### [What you should do]
An exact copy of every record is needed, with the pictures left out.

### [Dataset records]
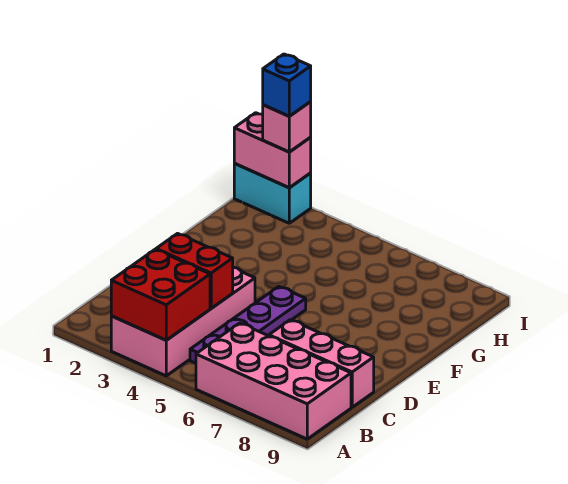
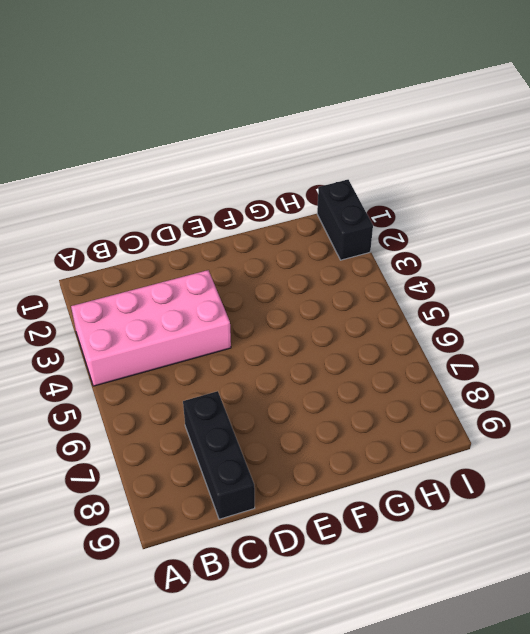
black brick C7:C9 level 1 -> pink brick C7:C9 level 1
black brick I1:I2 level 1 -> cyan brick I1:I2 level 1
none -> pink brick A6:B9 level 1
none -> purple plate B5:E5 level 1

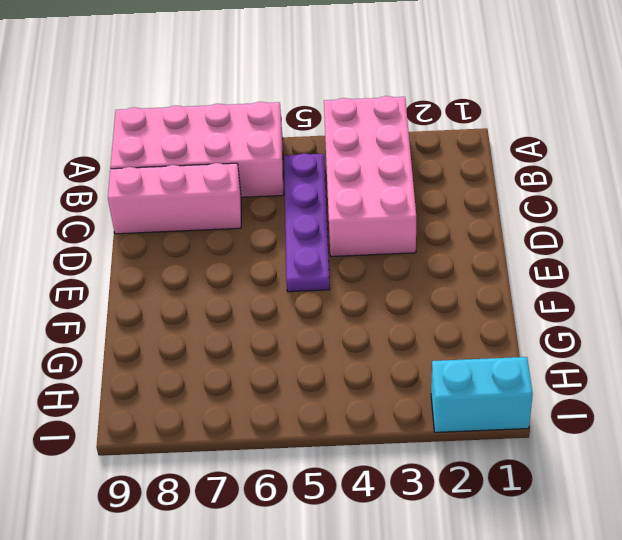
none -> red brick A3:B4 level 2
none -> red brick C3:C4 level 2

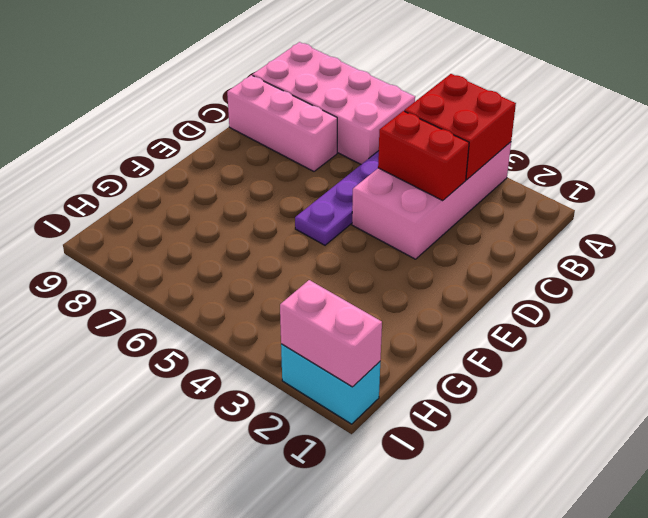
none -> pink brick I2 level 3
none -> blue brick I2 level 4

### [The completed task]
black brick C7:C9 level 1 -> pink brick C7:C9 level 1
black brick I1:I2 level 1 -> cyan brick I1:I2 level 1
none -> pink brick A6:B9 level 1
none -> purple plate B5:E5 level 1

none -> red brick A3:B4 level 2
none -> red brick C3:C4 level 2

none -> pink brick I2 level 3
none -> blue brick I2 level 4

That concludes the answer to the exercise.